> **DATA RECORDS**
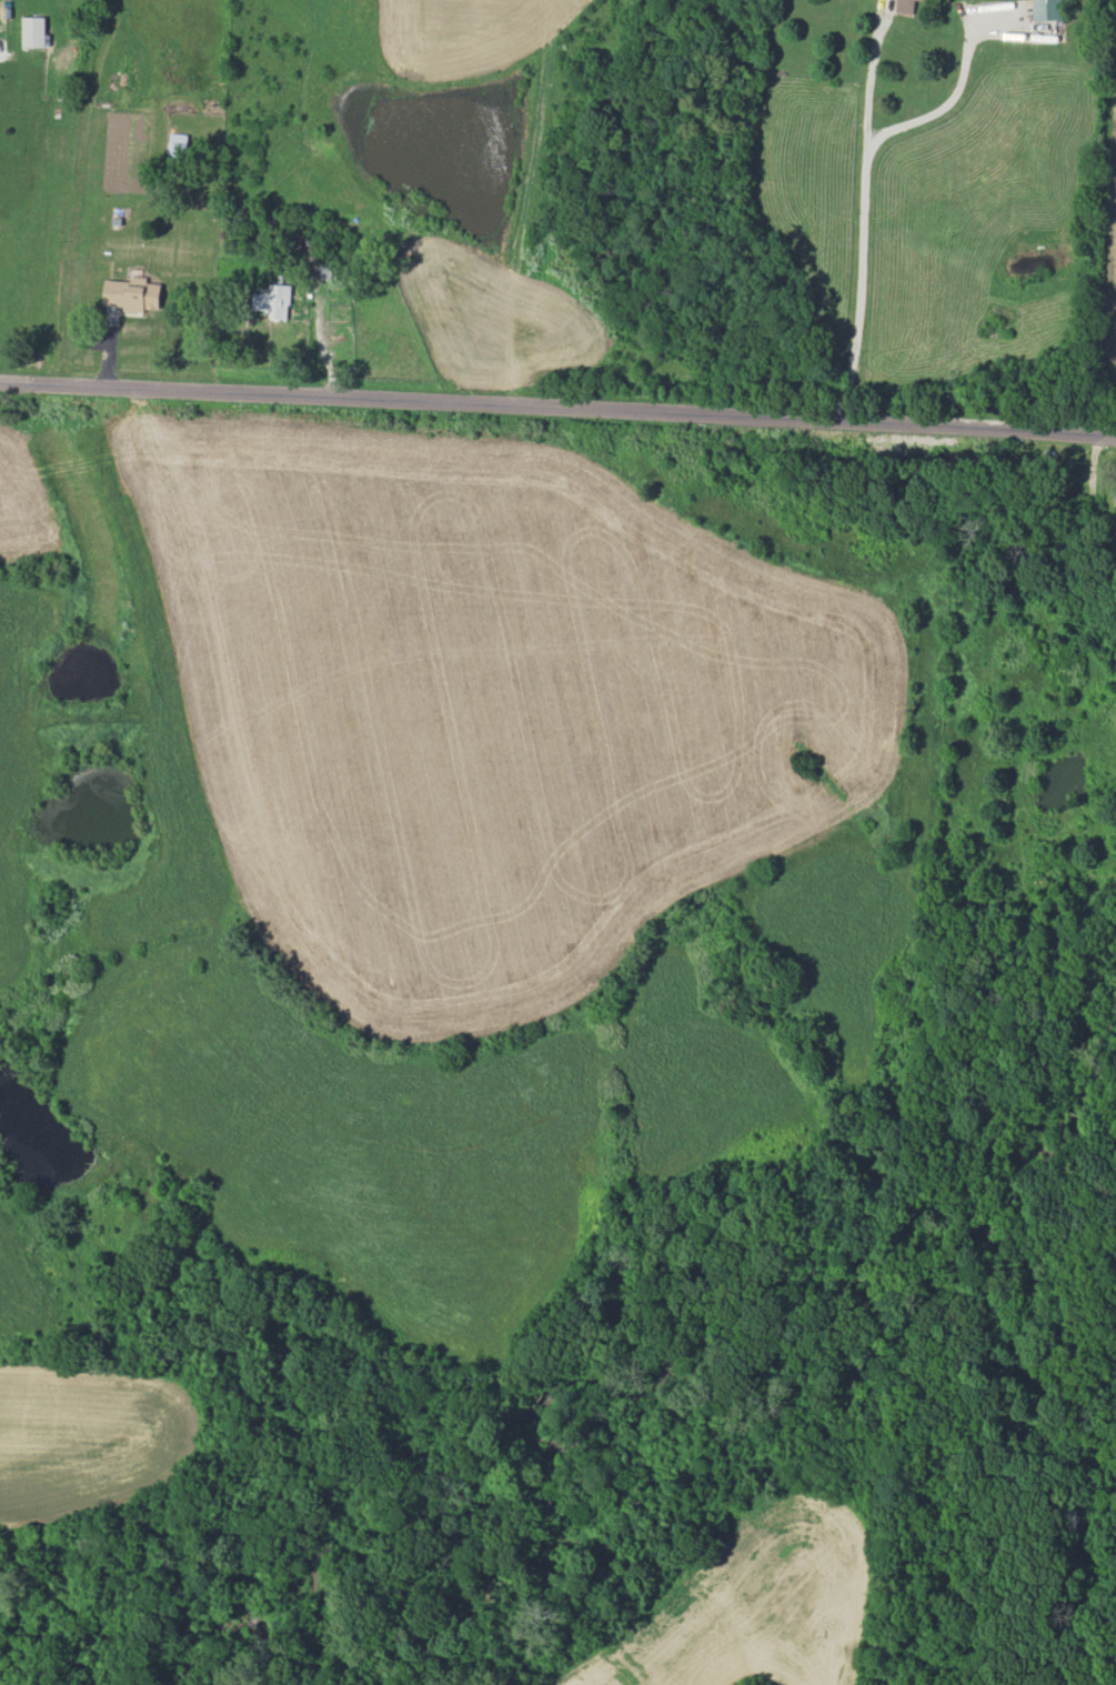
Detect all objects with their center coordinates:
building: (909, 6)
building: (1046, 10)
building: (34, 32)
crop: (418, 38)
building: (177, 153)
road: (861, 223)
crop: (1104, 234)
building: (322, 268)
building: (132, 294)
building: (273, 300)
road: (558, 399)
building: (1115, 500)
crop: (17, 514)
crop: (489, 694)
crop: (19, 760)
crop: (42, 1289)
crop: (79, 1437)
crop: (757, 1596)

> **ABOUT THIS TASK**
How many of the lines above hold the word "crop"? State that number and nothing else.

> **RESULT FOR THIS EXERCISE**
8